Exercise requirements: Copy exactly the stretch of data below from the line with "purple teddy bear: [227,374,304,490]" through the line with "yellow box: [201,63,263,121]", including both of those lines.
::: Data shown
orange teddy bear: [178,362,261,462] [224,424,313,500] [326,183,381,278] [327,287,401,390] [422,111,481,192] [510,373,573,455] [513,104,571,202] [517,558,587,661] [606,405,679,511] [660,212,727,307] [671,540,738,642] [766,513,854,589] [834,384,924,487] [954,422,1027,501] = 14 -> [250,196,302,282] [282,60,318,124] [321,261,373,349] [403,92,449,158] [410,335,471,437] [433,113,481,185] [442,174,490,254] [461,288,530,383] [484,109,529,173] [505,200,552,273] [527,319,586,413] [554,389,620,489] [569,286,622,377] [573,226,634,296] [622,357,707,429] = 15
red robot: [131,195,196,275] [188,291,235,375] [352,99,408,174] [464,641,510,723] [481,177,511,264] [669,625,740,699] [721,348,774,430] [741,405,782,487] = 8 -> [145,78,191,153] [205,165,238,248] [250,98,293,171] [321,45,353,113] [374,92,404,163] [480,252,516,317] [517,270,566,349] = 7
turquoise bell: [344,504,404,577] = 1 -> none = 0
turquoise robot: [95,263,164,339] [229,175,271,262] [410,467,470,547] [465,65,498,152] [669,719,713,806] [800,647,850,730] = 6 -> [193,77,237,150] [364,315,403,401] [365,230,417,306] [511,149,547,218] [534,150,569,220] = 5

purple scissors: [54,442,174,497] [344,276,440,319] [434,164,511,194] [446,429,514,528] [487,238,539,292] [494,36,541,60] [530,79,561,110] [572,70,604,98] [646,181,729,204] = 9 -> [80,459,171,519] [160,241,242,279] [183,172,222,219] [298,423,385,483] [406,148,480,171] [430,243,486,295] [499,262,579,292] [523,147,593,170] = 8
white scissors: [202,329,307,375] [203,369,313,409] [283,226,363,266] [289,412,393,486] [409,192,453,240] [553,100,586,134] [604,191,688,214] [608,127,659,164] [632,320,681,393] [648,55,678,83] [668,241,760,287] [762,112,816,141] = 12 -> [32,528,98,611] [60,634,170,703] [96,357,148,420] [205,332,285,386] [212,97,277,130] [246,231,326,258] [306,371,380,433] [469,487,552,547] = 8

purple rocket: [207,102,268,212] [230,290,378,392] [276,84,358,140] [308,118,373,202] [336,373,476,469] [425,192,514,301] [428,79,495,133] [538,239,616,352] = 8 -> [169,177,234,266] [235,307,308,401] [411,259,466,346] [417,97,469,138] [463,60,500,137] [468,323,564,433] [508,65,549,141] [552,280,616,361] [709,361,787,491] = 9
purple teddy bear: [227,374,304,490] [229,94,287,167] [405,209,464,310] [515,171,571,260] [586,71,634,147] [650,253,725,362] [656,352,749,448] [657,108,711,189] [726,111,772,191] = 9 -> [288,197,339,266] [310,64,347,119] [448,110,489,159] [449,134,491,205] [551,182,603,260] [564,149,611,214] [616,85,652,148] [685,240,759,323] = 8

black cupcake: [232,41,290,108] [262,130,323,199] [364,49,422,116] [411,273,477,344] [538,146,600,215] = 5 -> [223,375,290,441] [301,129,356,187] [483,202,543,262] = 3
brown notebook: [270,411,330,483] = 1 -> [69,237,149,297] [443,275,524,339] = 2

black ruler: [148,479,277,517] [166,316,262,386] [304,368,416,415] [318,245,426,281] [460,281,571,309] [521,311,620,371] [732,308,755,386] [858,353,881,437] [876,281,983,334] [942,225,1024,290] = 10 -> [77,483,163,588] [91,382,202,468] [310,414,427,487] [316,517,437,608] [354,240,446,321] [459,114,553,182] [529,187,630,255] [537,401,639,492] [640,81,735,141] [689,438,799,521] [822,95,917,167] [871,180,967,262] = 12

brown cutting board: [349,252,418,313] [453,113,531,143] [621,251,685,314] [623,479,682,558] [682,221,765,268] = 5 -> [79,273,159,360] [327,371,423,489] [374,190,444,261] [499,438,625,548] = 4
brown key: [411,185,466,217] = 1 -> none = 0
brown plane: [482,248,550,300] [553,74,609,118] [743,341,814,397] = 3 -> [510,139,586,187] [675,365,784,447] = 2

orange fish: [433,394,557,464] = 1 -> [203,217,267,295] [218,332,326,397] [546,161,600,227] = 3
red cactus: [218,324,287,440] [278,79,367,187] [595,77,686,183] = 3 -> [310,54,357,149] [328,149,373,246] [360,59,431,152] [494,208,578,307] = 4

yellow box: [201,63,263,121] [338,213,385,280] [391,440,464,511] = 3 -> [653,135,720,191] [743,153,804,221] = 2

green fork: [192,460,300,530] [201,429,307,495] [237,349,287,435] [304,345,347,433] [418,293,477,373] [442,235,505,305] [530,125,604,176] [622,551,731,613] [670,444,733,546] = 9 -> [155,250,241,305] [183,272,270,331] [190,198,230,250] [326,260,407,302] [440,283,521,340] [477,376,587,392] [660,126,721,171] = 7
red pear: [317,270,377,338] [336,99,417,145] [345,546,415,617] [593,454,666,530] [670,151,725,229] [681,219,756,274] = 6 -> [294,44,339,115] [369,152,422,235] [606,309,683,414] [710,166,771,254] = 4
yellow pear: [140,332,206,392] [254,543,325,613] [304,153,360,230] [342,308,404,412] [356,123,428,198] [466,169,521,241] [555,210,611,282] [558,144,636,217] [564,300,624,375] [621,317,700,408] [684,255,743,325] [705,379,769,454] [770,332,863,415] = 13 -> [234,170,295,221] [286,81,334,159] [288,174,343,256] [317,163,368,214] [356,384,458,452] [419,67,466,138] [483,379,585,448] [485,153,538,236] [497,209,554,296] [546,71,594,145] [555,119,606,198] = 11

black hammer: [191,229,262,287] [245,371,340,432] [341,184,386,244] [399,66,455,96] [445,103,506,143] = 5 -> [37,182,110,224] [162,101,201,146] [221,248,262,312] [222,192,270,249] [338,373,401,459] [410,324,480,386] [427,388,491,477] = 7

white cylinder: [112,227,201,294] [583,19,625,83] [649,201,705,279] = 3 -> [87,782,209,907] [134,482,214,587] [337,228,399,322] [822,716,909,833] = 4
::::::
Output:
purple teddy bear: [227,374,304,490] [229,94,287,167] [405,209,464,310] [515,171,571,260] [586,71,634,147] [650,253,725,362] [656,352,749,448] [657,108,711,189] [726,111,772,191] = 9 -> [288,197,339,266] [310,64,347,119] [448,110,489,159] [449,134,491,205] [551,182,603,260] [564,149,611,214] [616,85,652,148] [685,240,759,323] = 8

black cupcake: [232,41,290,108] [262,130,323,199] [364,49,422,116] [411,273,477,344] [538,146,600,215] = 5 -> [223,375,290,441] [301,129,356,187] [483,202,543,262] = 3
brown notebook: [270,411,330,483] = 1 -> [69,237,149,297] [443,275,524,339] = 2

black ruler: [148,479,277,517] [166,316,262,386] [304,368,416,415] [318,245,426,281] [460,281,571,309] [521,311,620,371] [732,308,755,386] [858,353,881,437] [876,281,983,334] [942,225,1024,290] = 10 -> [77,483,163,588] [91,382,202,468] [310,414,427,487] [316,517,437,608] [354,240,446,321] [459,114,553,182] [529,187,630,255] [537,401,639,492] [640,81,735,141] [689,438,799,521] [822,95,917,167] [871,180,967,262] = 12

brown cutting board: [349,252,418,313] [453,113,531,143] [621,251,685,314] [623,479,682,558] [682,221,765,268] = 5 -> [79,273,159,360] [327,371,423,489] [374,190,444,261] [499,438,625,548] = 4
brown key: [411,185,466,217] = 1 -> none = 0
brown plane: [482,248,550,300] [553,74,609,118] [743,341,814,397] = 3 -> [510,139,586,187] [675,365,784,447] = 2

orange fish: [433,394,557,464] = 1 -> [203,217,267,295] [218,332,326,397] [546,161,600,227] = 3
red cactus: [218,324,287,440] [278,79,367,187] [595,77,686,183] = 3 -> [310,54,357,149] [328,149,373,246] [360,59,431,152] [494,208,578,307] = 4

yellow box: [201,63,263,121] [338,213,385,280] [391,440,464,511] = 3 -> [653,135,720,191] [743,153,804,221] = 2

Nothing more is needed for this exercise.